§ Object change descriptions
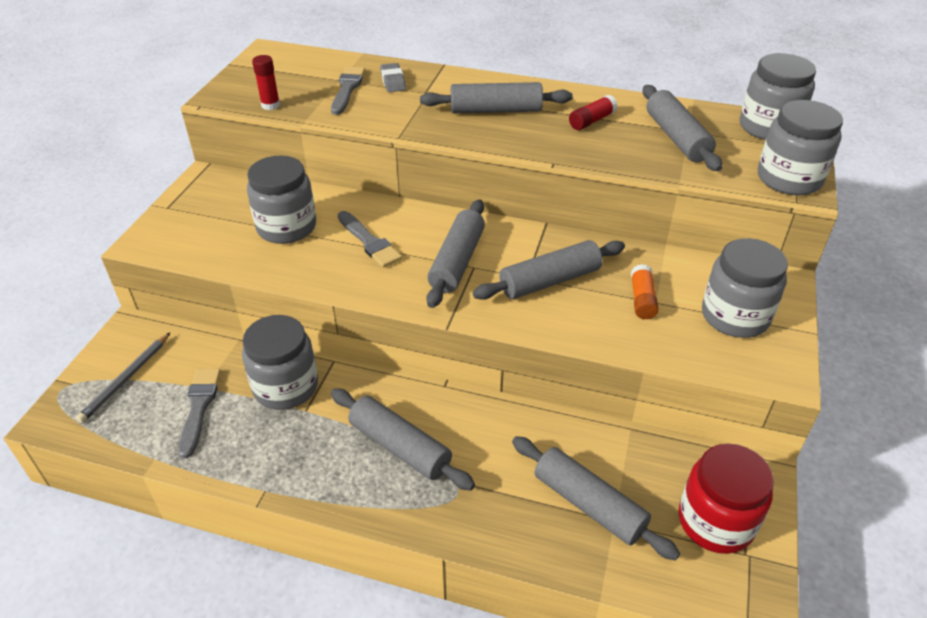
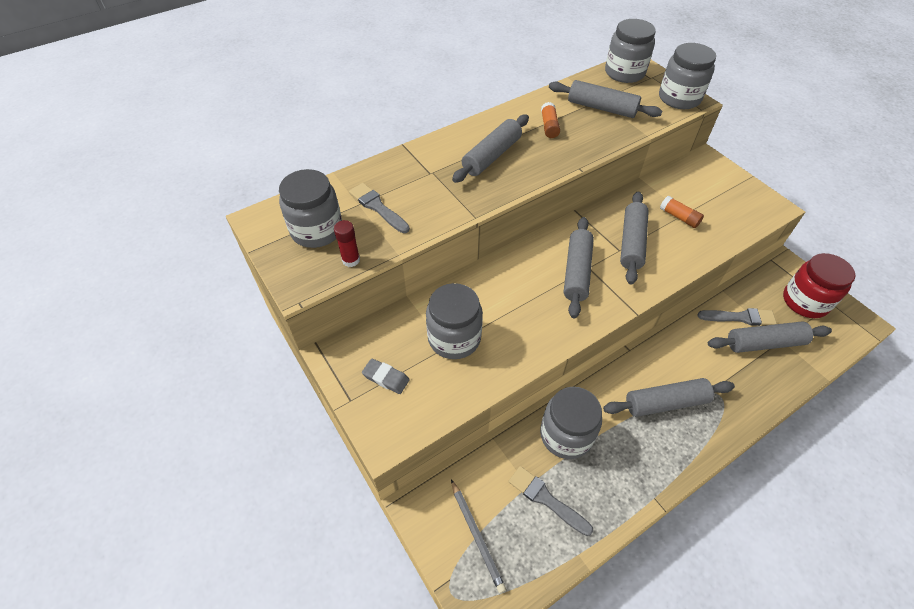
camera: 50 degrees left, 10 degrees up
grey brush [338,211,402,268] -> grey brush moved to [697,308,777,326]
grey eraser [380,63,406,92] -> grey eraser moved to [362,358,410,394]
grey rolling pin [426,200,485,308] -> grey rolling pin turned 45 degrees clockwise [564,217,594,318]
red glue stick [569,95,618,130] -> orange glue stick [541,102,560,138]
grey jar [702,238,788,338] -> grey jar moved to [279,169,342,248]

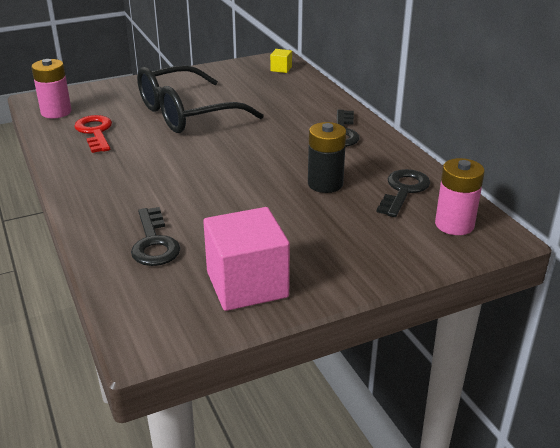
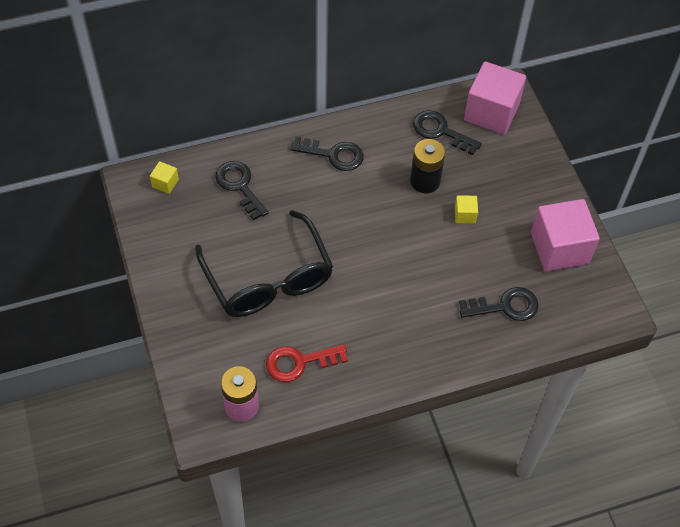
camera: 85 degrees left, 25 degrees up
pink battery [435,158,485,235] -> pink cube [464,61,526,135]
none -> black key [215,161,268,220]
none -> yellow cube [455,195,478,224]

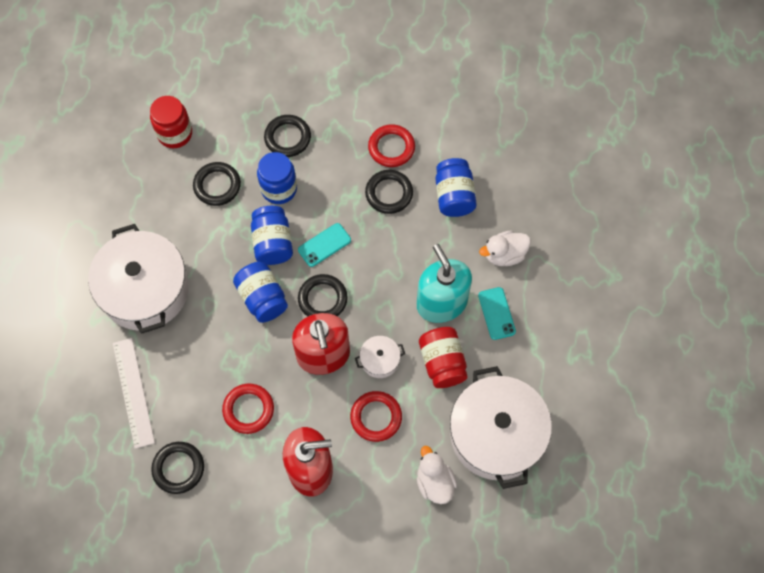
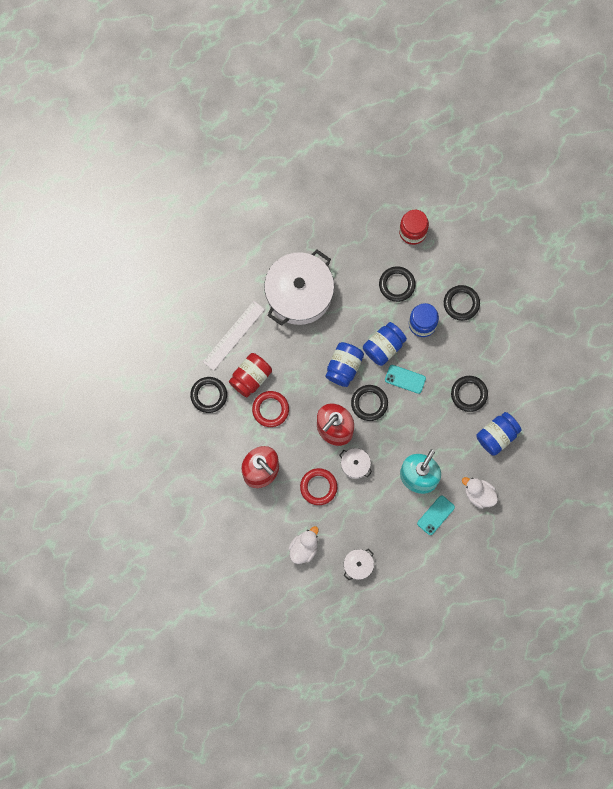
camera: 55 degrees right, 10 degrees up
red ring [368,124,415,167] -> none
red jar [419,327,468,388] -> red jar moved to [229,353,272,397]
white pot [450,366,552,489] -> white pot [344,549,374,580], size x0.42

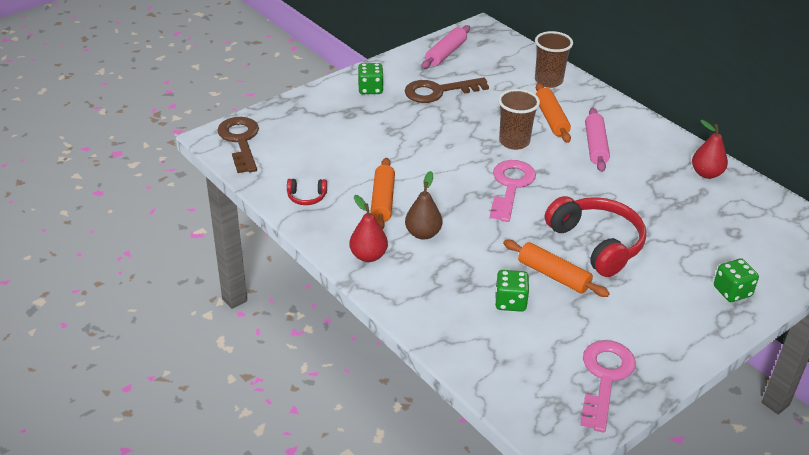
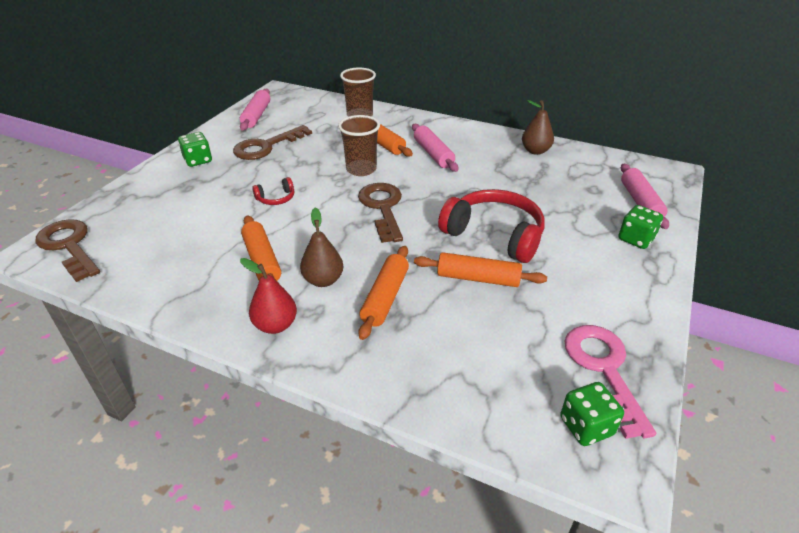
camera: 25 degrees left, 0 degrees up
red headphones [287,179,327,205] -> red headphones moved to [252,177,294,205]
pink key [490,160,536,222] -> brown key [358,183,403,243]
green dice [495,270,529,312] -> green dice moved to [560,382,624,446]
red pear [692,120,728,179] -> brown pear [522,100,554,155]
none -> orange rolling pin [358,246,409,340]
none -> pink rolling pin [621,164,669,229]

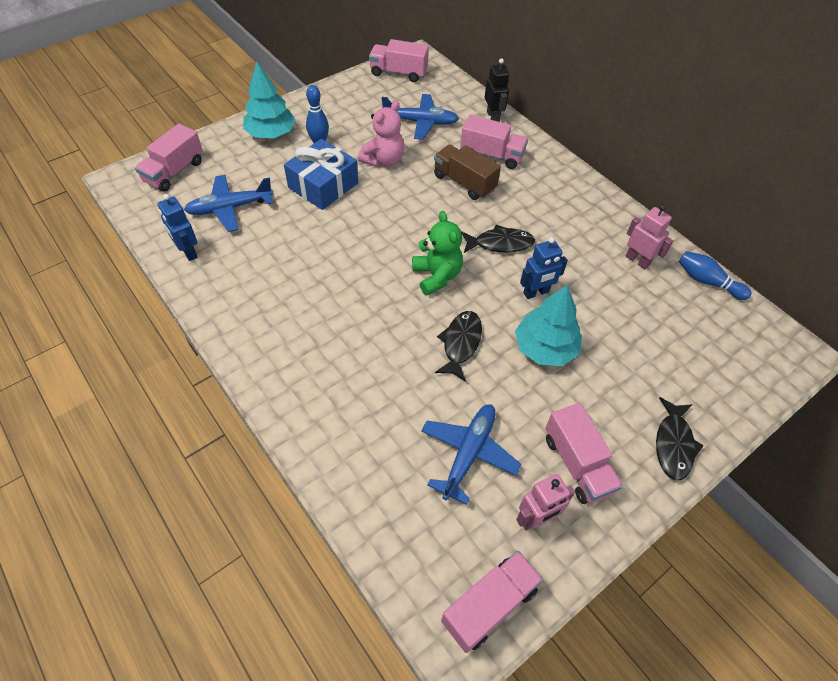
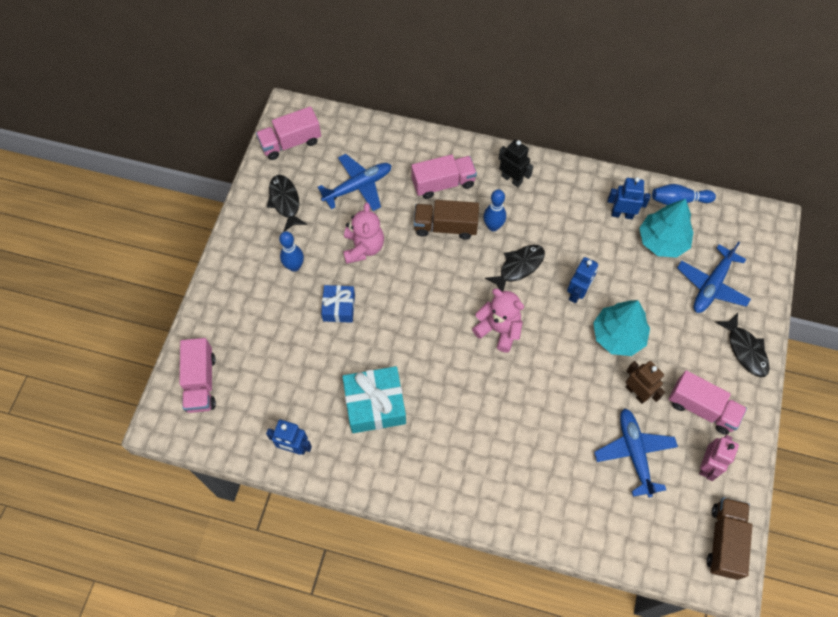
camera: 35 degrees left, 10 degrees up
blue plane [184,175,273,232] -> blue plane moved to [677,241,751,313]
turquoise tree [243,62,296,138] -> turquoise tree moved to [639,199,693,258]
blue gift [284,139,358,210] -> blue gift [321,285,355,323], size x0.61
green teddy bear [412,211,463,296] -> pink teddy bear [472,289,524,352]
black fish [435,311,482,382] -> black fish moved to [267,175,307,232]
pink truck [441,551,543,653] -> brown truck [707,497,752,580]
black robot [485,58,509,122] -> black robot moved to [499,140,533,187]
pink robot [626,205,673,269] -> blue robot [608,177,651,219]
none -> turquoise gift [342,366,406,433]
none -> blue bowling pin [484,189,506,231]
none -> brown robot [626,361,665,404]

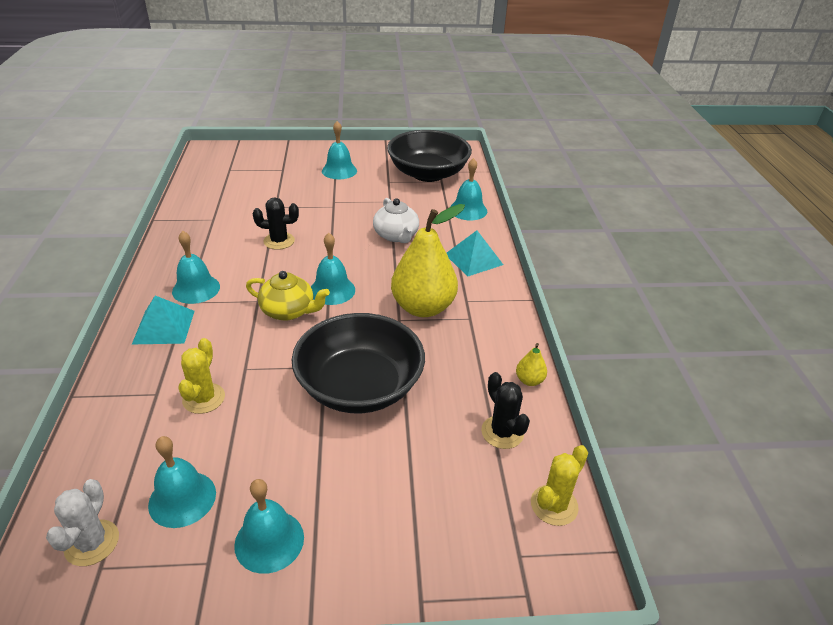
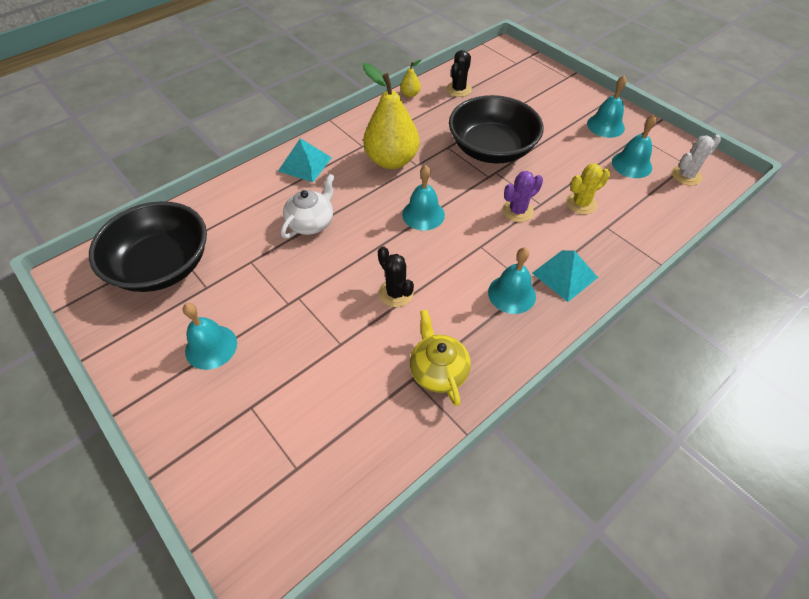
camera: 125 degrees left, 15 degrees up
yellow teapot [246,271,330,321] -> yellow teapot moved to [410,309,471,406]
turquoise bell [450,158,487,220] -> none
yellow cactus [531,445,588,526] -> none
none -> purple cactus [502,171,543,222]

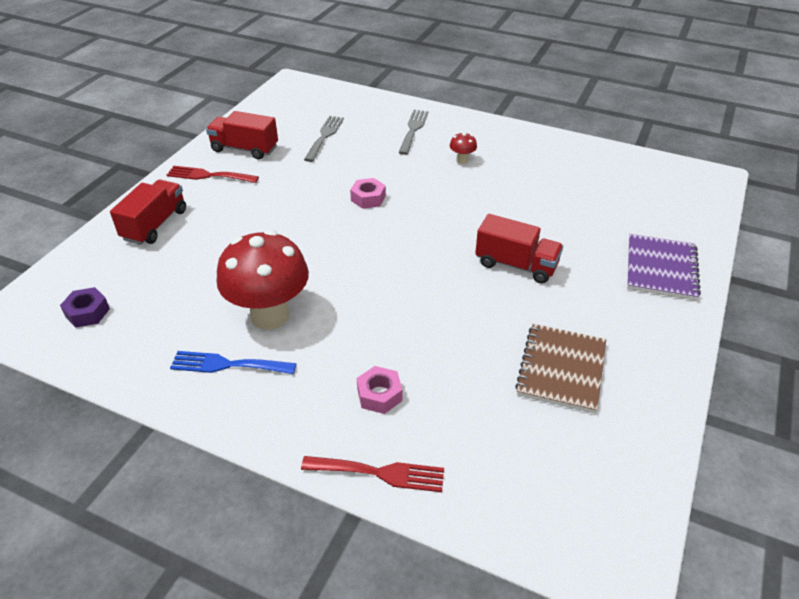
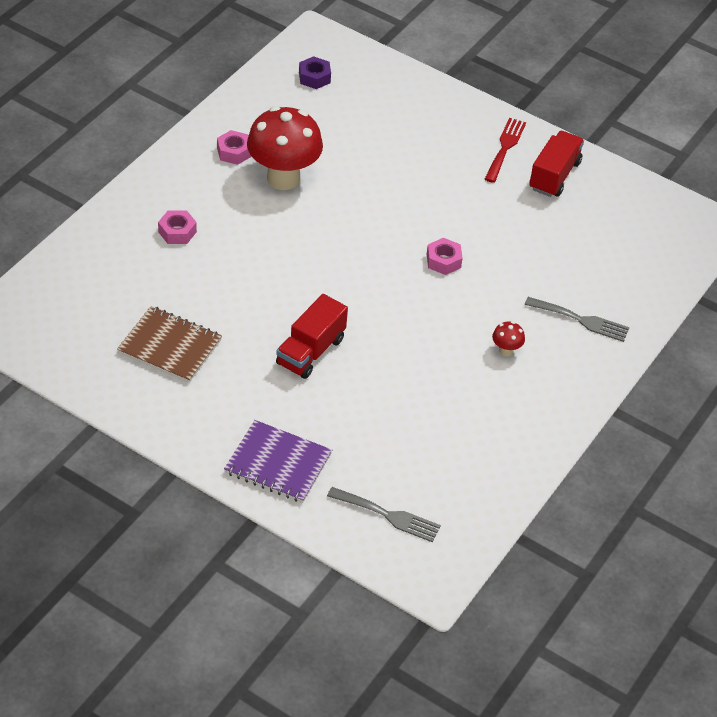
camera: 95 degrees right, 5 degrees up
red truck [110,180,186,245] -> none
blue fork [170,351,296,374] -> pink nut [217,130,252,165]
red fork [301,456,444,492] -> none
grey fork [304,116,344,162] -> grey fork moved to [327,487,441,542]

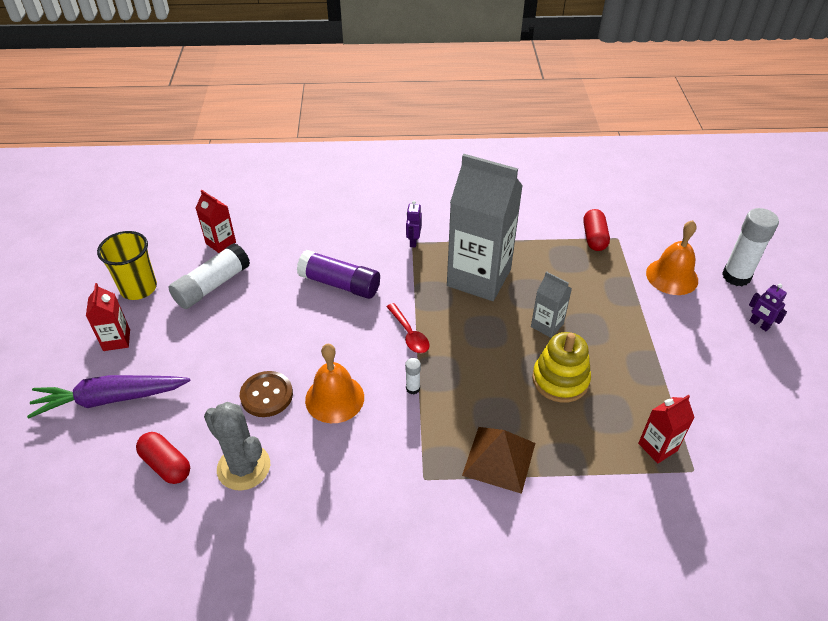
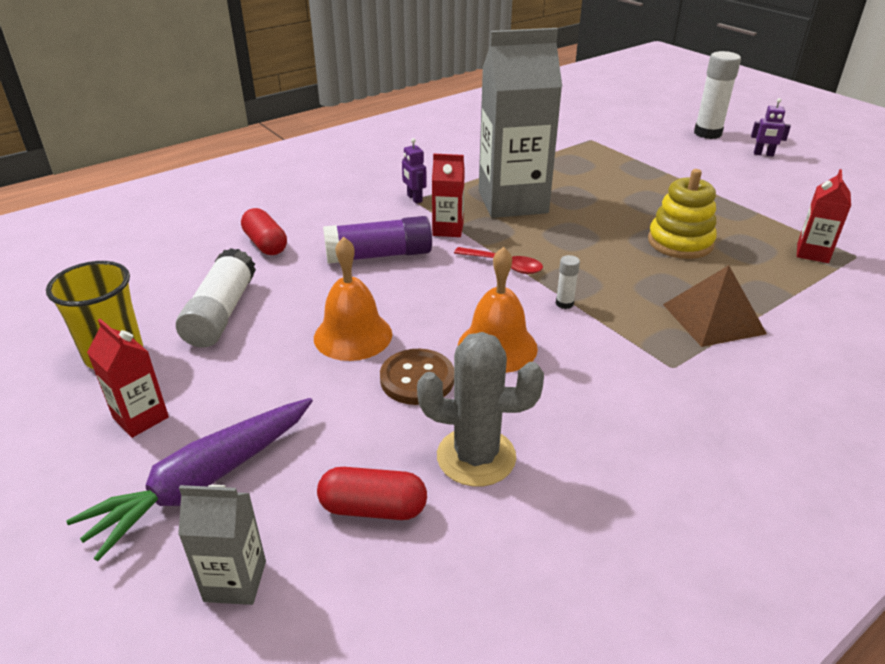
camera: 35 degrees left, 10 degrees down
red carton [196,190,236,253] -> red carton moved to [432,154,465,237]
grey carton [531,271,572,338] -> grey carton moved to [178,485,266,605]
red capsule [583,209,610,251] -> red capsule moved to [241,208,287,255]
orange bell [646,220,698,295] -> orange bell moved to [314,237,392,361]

§ Problem
Every picture stays out; reproduce exactly the lines from the one with "yellow cactus [531,445,588,526] -> none" through the last line of the data above.

§ Answer to this exercise
yellow cactus [531,445,588,526] -> none
none -> purple cactus [502,171,543,222]

camera: 95 degrees right, 5 degrees up
red truck [110,180,186,245] -> none
blue fork [170,351,296,374] -> pink nut [217,130,252,165]
red fork [301,456,444,492] -> none
grey fork [304,116,344,162] -> grey fork moved to [327,487,441,542]

camera: 35 degrees left, 10 degrees down
red carton [196,190,236,253] -> red carton moved to [432,154,465,237]
grey carton [531,271,572,338] -> grey carton moved to [178,485,266,605]
red capsule [583,209,610,251] -> red capsule moved to [241,208,287,255]
orange bell [646,220,698,295] -> orange bell moved to [314,237,392,361]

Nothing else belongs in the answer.